→ Records shown
## begin
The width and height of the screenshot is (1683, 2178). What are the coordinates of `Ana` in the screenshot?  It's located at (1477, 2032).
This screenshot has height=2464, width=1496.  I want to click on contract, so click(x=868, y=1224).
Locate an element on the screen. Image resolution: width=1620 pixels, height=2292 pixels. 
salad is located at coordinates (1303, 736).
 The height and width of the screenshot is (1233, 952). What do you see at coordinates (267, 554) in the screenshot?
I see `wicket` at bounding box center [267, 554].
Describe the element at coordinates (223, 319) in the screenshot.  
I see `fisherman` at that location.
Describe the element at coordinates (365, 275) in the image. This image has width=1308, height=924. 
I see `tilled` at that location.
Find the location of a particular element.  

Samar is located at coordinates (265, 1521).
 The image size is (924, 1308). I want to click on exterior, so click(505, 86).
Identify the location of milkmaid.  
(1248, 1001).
## end
→ Challenge
Reproduce all of the material above word for word, keeping every line as it appears.

→ Task answer
The width and height of the screenshot is (1683, 2178). What are the coordinates of `Ana` in the screenshot?  It's located at (1477, 2032).
This screenshot has height=2464, width=1496.  I want to click on contract, so click(x=868, y=1224).
Locate an element on the screen. Image resolution: width=1620 pixels, height=2292 pixels. 
salad is located at coordinates (1303, 736).
 The height and width of the screenshot is (1233, 952). What do you see at coordinates (267, 554) in the screenshot?
I see `wicket` at bounding box center [267, 554].
Describe the element at coordinates (223, 319) in the screenshot.  
I see `fisherman` at that location.
Describe the element at coordinates (365, 275) in the image. This image has width=1308, height=924. 
I see `tilled` at that location.
Find the location of a particular element.  

Samar is located at coordinates (265, 1521).
 The image size is (924, 1308). I want to click on exterior, so click(505, 86).
Identify the location of milkmaid.  
(1248, 1001).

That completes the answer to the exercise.